(Available data Opens)

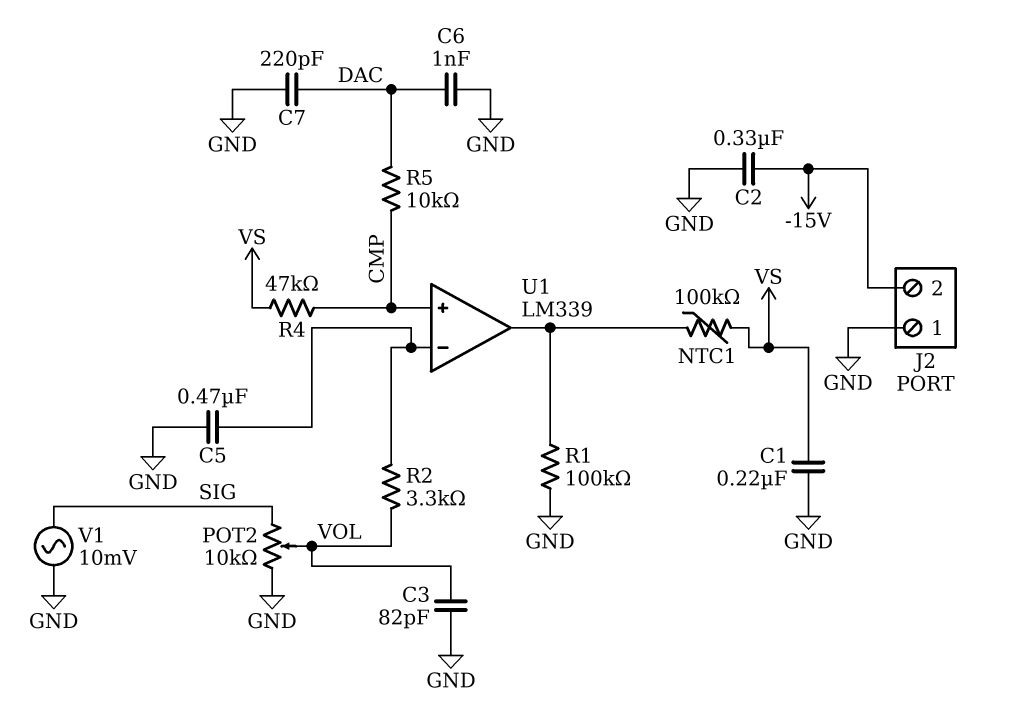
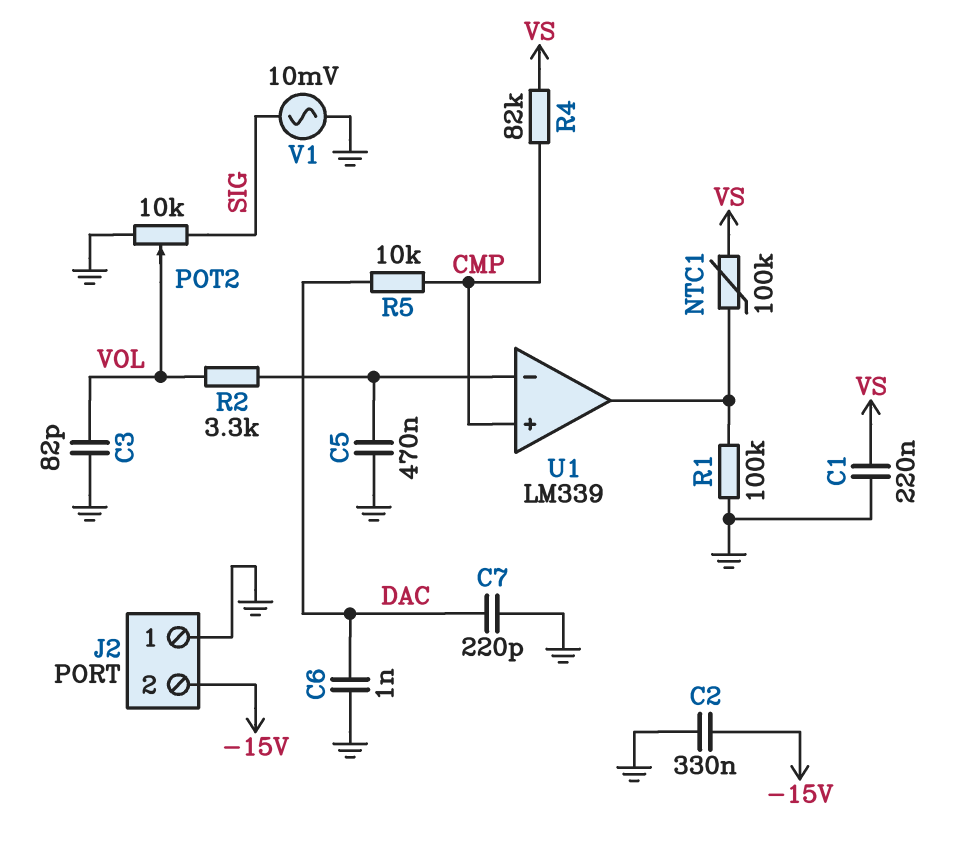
R4: 47k (CMP, VS) -> 82k (CMP, VS)

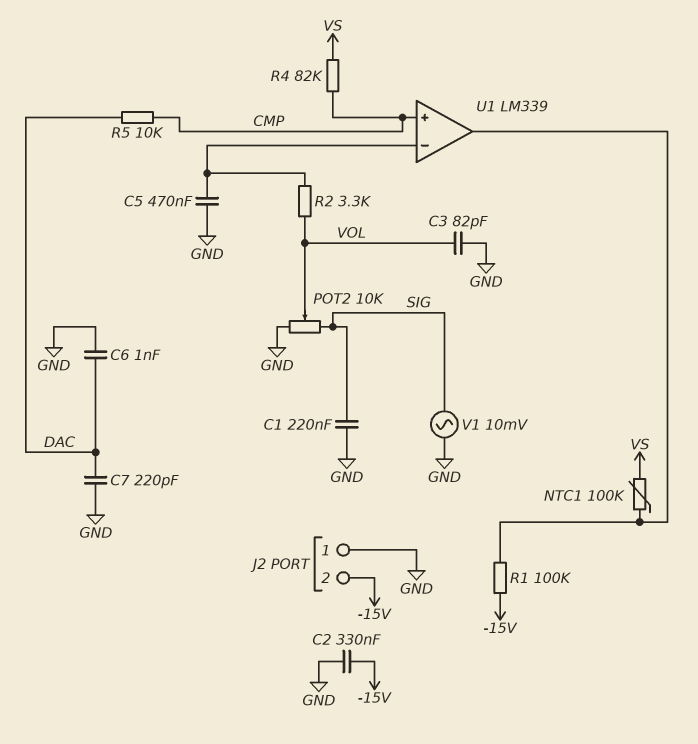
C1: 220nF (GND, VS) -> 220nF (GND, SIG)
R1: 100k (GND, U1/out) -> 100k (-15V, U1/out)

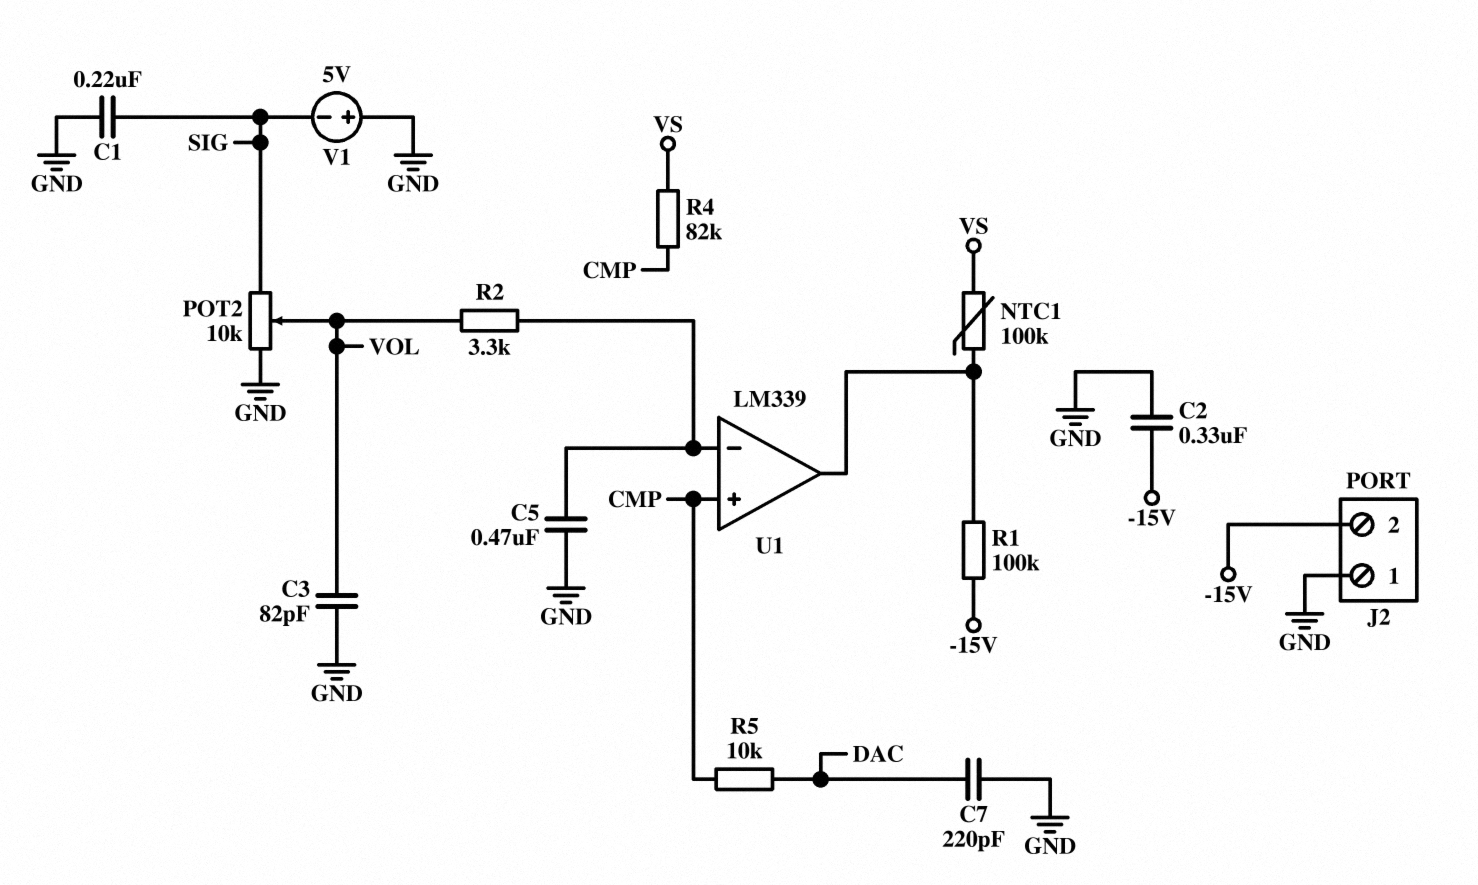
C6: 1nF (DAC, GND) -> none
V1: AC 10mV (GND, SIG) -> 5V (plus GND, minus SIG)

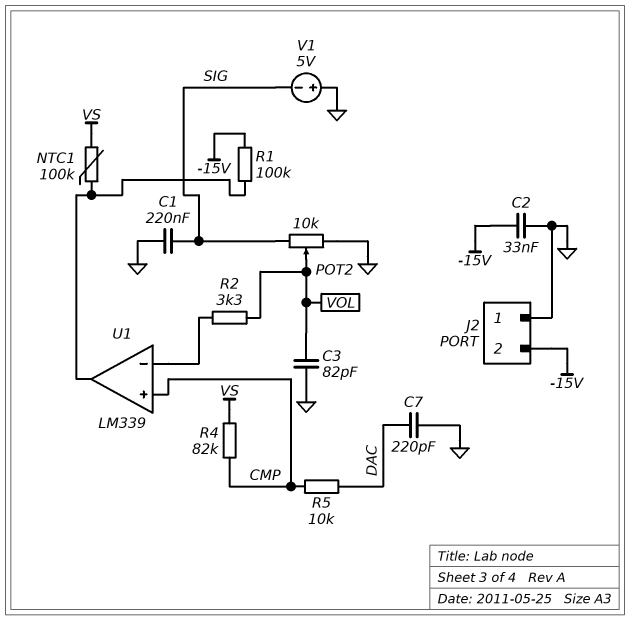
C2: 330nF (-15V, GND) -> 33nF (-15V, GND)
C5: 470nF (GND, U1/in-) -> none

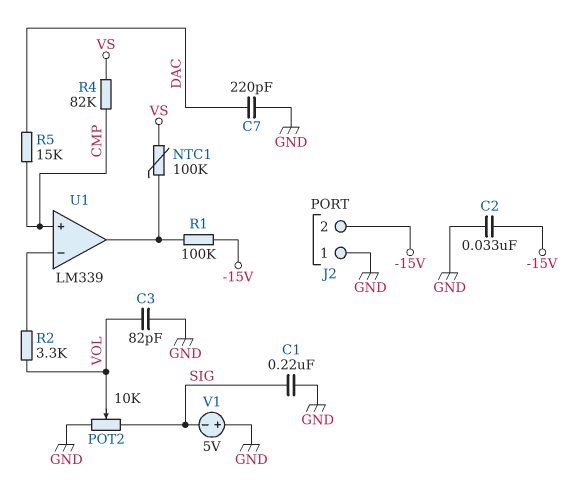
R5: 10k (CMP, DAC) -> 15k (CMP, DAC)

(Available data Closes)

What is needed:
Please copy exactly the lines from the one containing "C1: 220nF (GND, VS) -> 220nF (GND, SIG)" through the last line of the records, both ends included, and leave out any pictures.

Task solution:
C1: 220nF (GND, VS) -> 220nF (GND, SIG)
R1: 100k (GND, U1/out) -> 100k (-15V, U1/out)

C6: 1nF (DAC, GND) -> none
V1: AC 10mV (GND, SIG) -> 5V (plus GND, minus SIG)

C2: 330nF (-15V, GND) -> 33nF (-15V, GND)
C5: 470nF (GND, U1/in-) -> none

R5: 10k (CMP, DAC) -> 15k (CMP, DAC)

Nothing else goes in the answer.